[Exercise aim]:
Find the line containing "camera: 75 degrees right, 25 degrees up". Reproduce it and every line after it up to the end of the records, exactly as written.

[Material shown]:
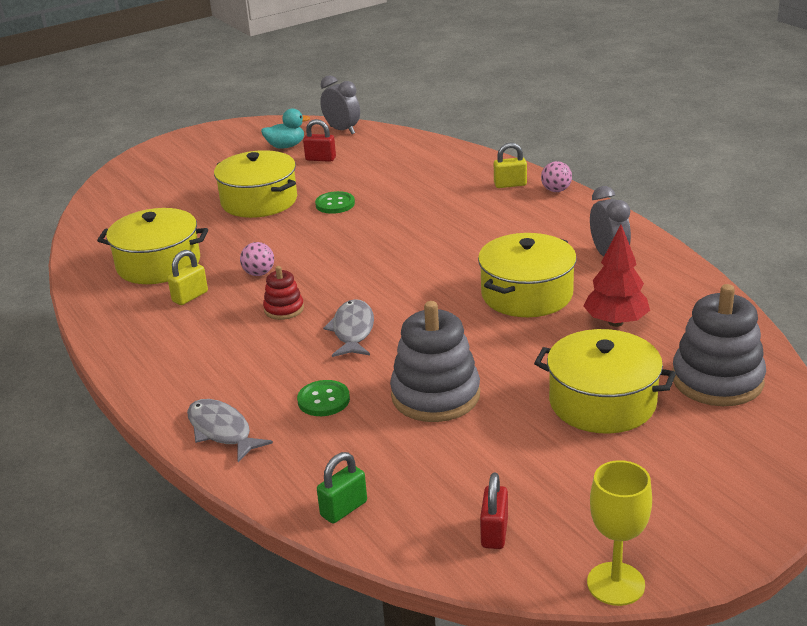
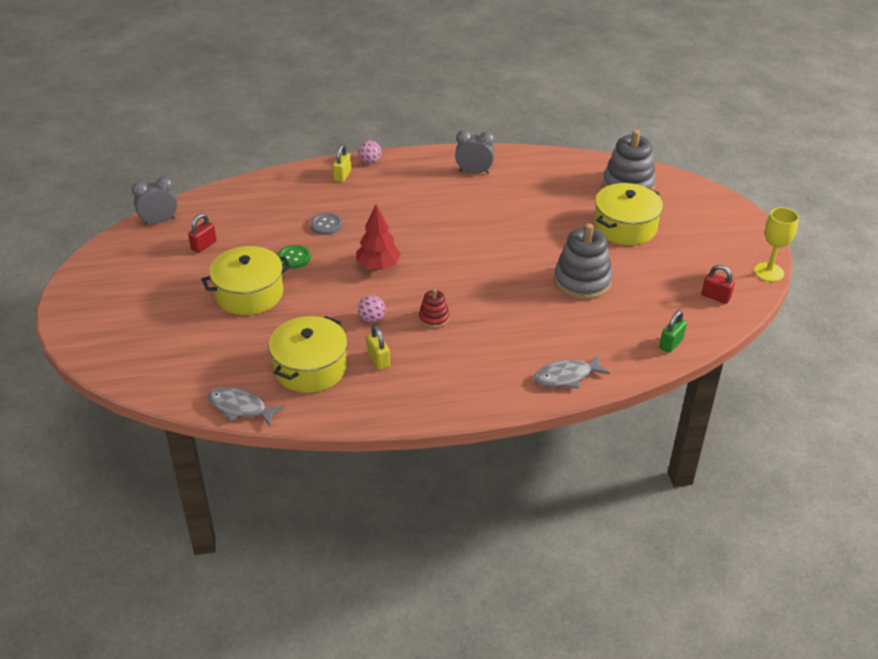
camera: 70 degrees left, 10 degrees up
(286, 146) = (157, 257): turquoise duck -> none
(323, 400) = (559, 326): green button -> none
(344, 509) = (671, 343): green padlock -> green padlock turned 60 degrees clockwise
(353, 330) = (485, 294): grey fish -> grey fish (240, 407)
(408, 203) = (326, 225): none -> grey button
(527, 294) = (495, 215): yellow pot -> none
(615, 322) = (550, 196): red tree -> red tree (378, 266)

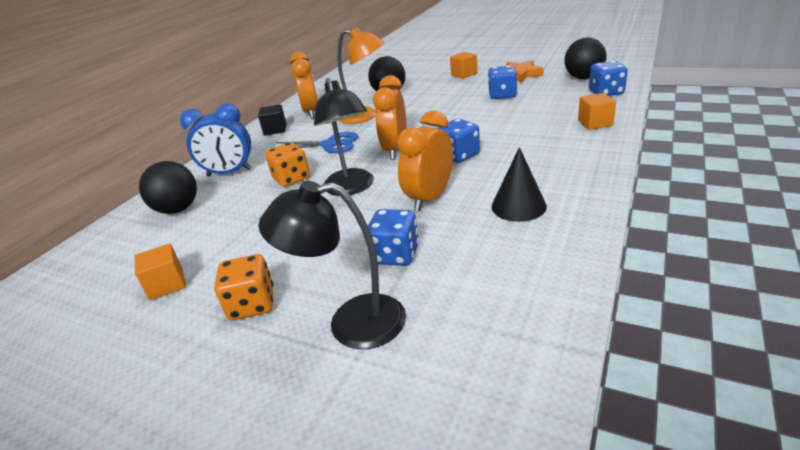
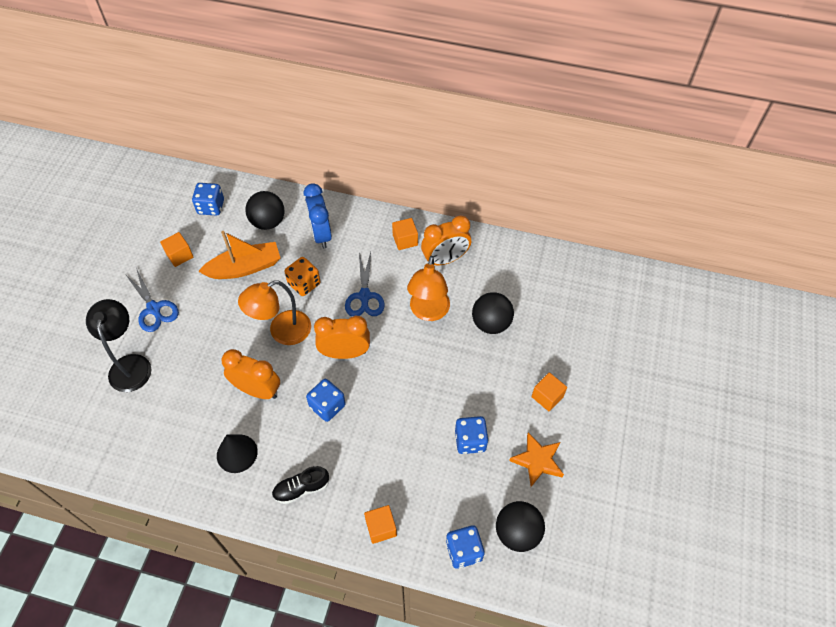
camera: 75 degrees right, 25 degrees up
(237, 221) = (245, 267): none -> orange boat
(252, 304) = (154, 309): orange dice -> blue scissors
(275, 130) = (405, 240): black cube -> orange cube
(351, 188) = (282, 332): black lamp -> orange lamp
(395, 254) = (189, 377): blue dice -> blue dice (211, 207)
(561, 163) = (301, 489): none -> black shoe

[Solved exercise]:
camera: 75 degrees right, 25 degrees up
(237, 221) = (245, 267): none -> orange boat
(252, 304) = (154, 309): orange dice -> blue scissors
(275, 130) = (405, 240): black cube -> orange cube
(351, 188) = (282, 332): black lamp -> orange lamp
(395, 254) = (189, 377): blue dice -> blue dice (211, 207)
(561, 163) = (301, 489): none -> black shoe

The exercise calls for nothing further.